Description of the task: Look below for the line that contains "(215, 209) = (342, 131): yellow fish -> none", then copy it and each following line exactly, through and including the line that contains "(435, 226) = (291, 267): green".

Data for this task:
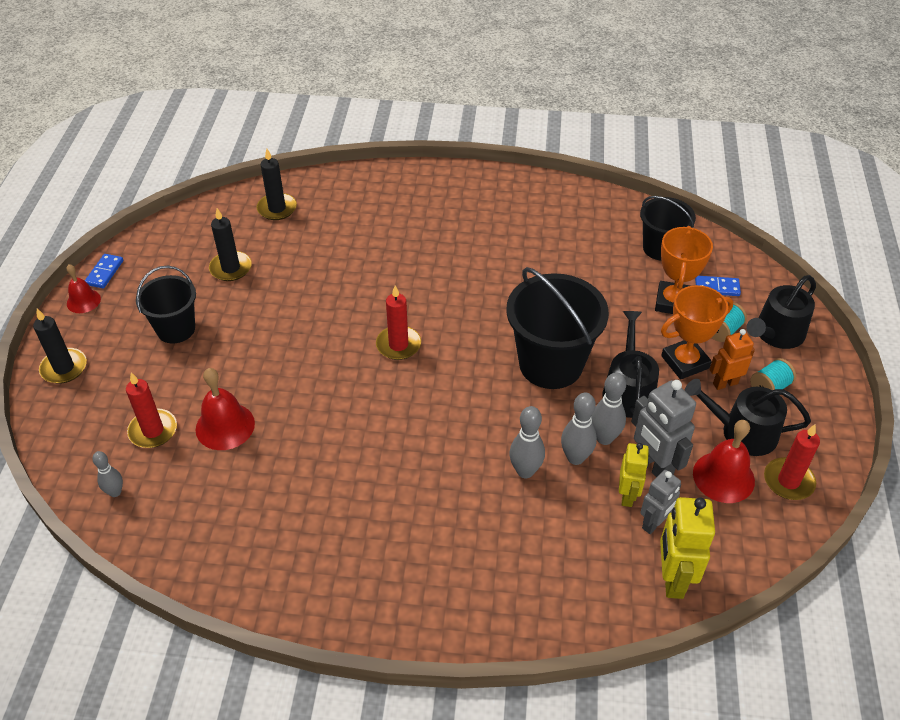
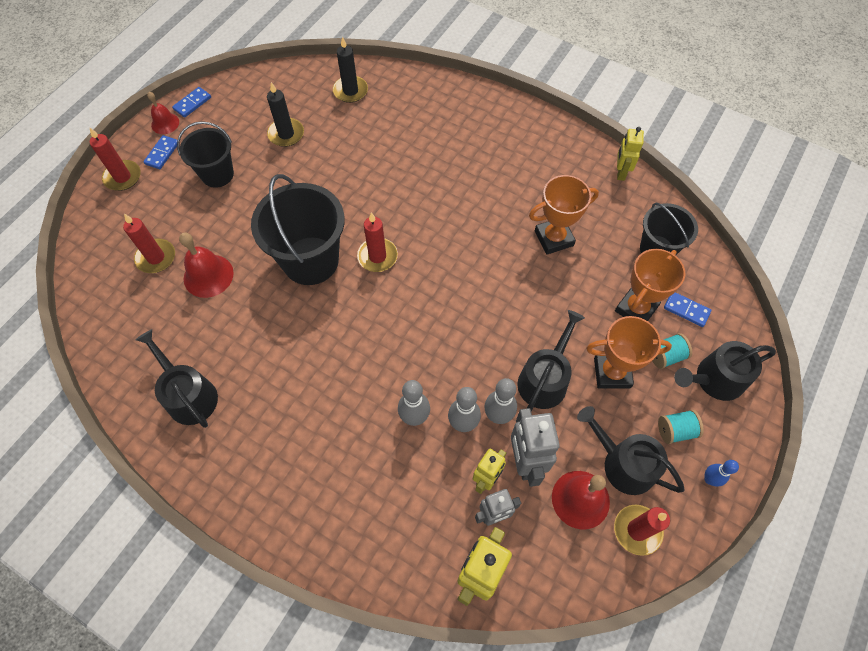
camera: 25 degrees right, 15 degrees up
(64, 368) = (122, 177): black candle -> red candle
(98, 330) = (162, 153): none -> blue domino
(115, 492) = (104, 299): grey bowling pin -> none
(273, 545) = (189, 395): none -> black watering can
(550, 364) = (492, 326): black bucket -> black bucket (310, 260)
(561, 270) = (554, 238): none -> orange trophy
(588, 196) = (620, 172): none -> yellow robot
(725, 383) = (636, 409): orange robot -> none
(822, 414) = (709, 479): none -> blue bowling pin

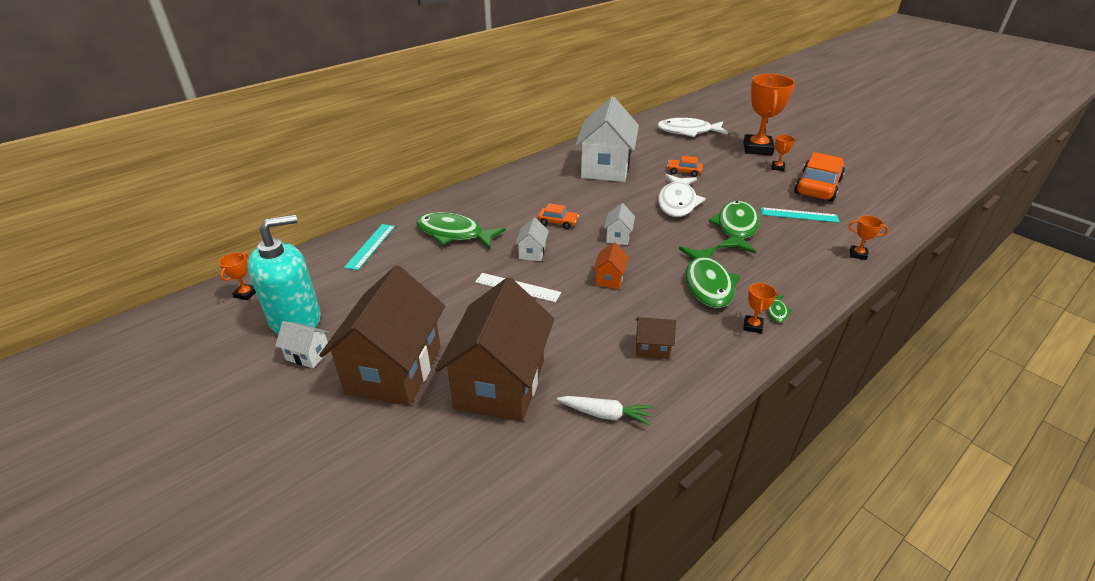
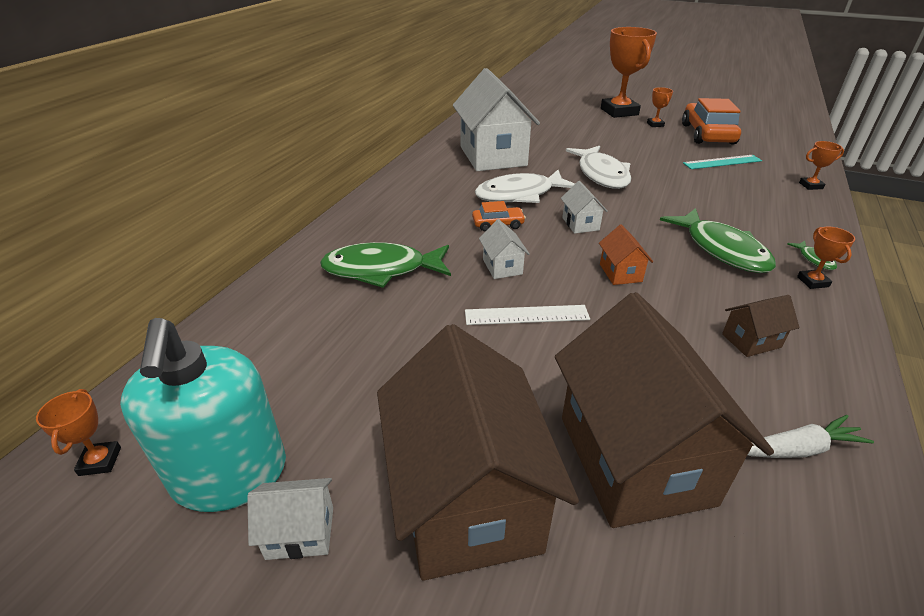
camera: 25 degrees left, 0 degrees up
(296, 319) = (230, 474): turquoise soap dispenser -> turquoise soap dispenser turned 135 degrees clockwise
(370, 246) = (272, 318): turquoise ruler -> none
(684, 171) = (575, 144): orange car -> none
(688, 131) = (539, 108): white fish -> white fish (519, 195)
(736, 228) = (683, 187): green fish -> none

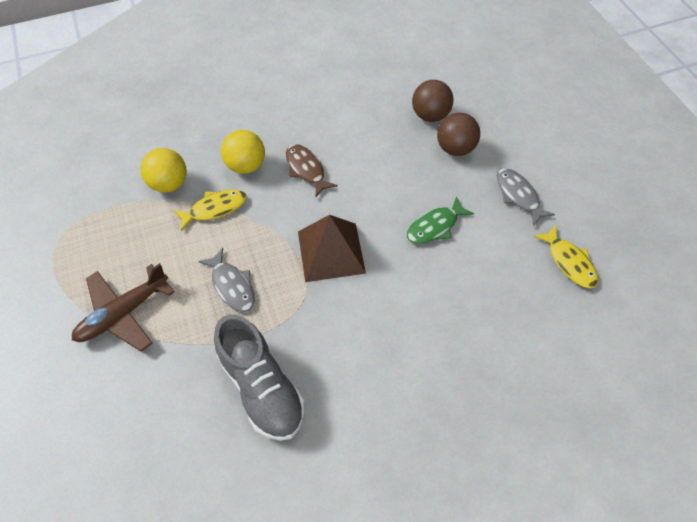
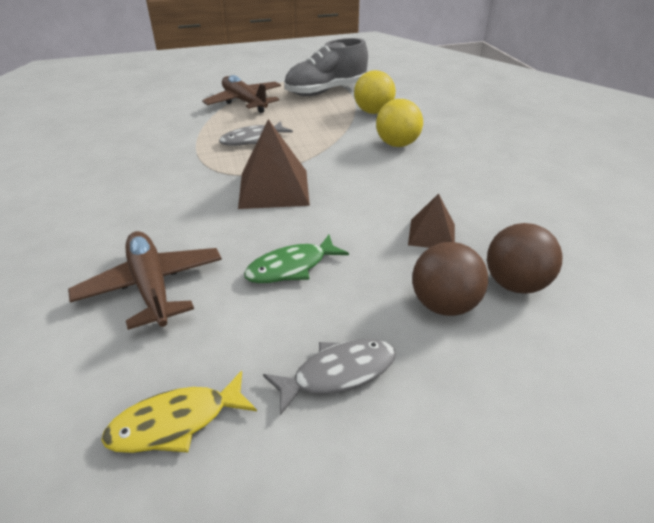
camera: 95 degrees right, 20 degrees down
(215, 209) = (342, 131): yellow fish -> none
(262, 387) = (144, 152): grey shoe -> grey shoe (326, 91)
(306, 169) = (393, 177): brown fish -> none
(385, 150) = (431, 234): none -> brown pyramid
(435, 226) = (291, 267): green fish -> green fish turned 90 degrees counterclockwise
(472, 307) = (151, 287): none -> brown plane

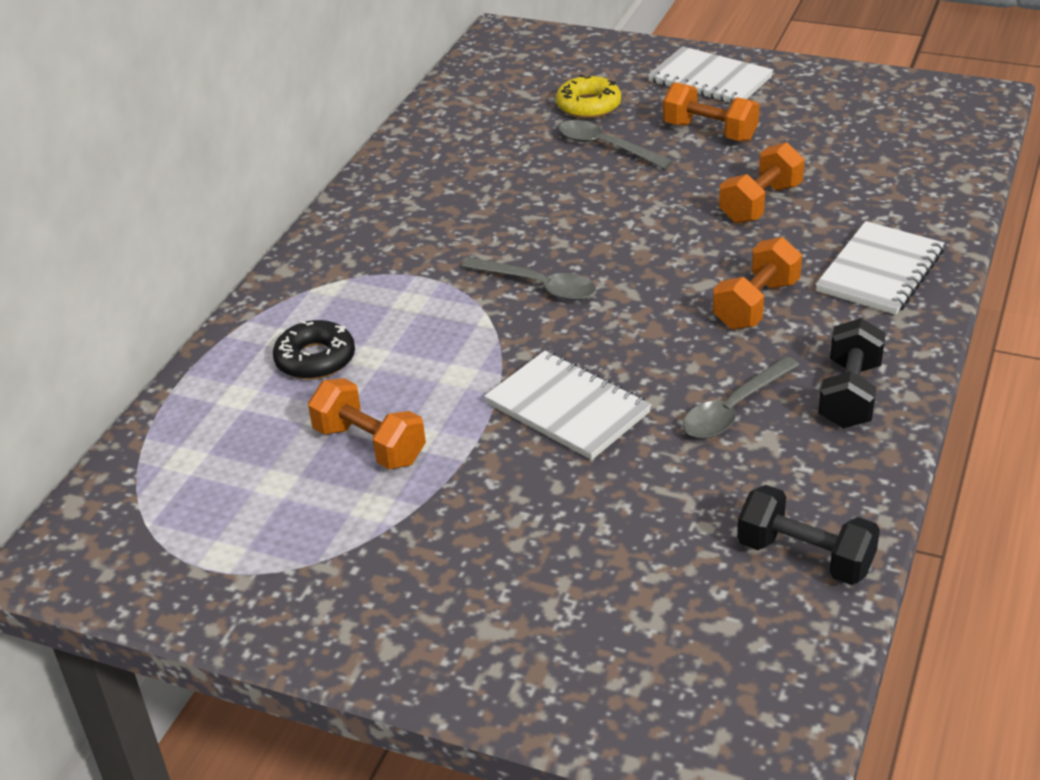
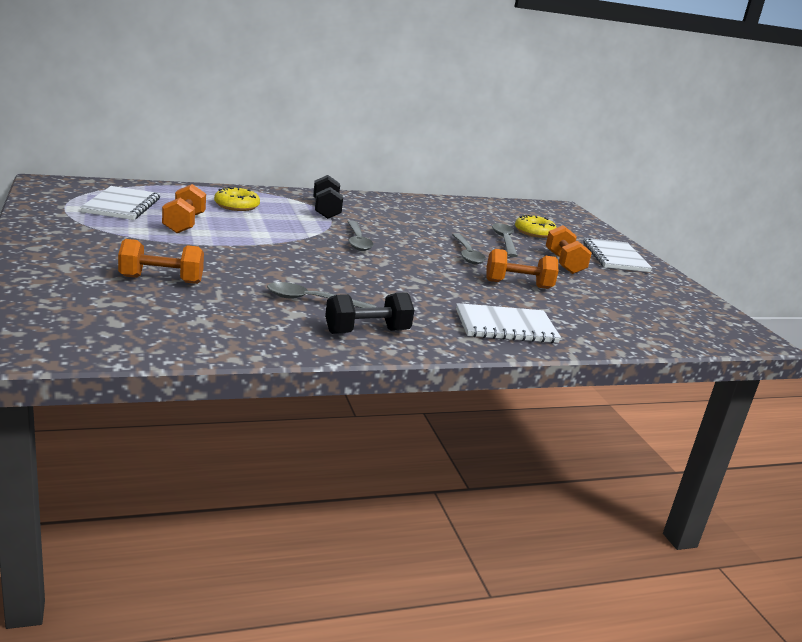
camera: 45 degrees right, 15 degrees down
(315, 359) = (236, 205): black donut -> yellow donut
(567, 408) = (262, 260): white notebook -> white notebook (122, 205)
(638, 202) = (467, 254): none -> grey spoon
(756, 305) = (418, 295): orange dumbbell -> orange dumbbell (161, 280)
(805, 557) = (196, 336): black dumbbell -> black dumbbell (326, 210)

Your response:
(215, 209) = (342, 131): yellow fish -> none
(262, 387) = (144, 152): grey shoe -> grey shoe (326, 91)
(306, 169) = (393, 177): brown fish -> none
(385, 150) = (431, 234): none -> brown pyramid
(435, 226) = (291, 267): green fish -> green fish turned 90 degrees counterclockwise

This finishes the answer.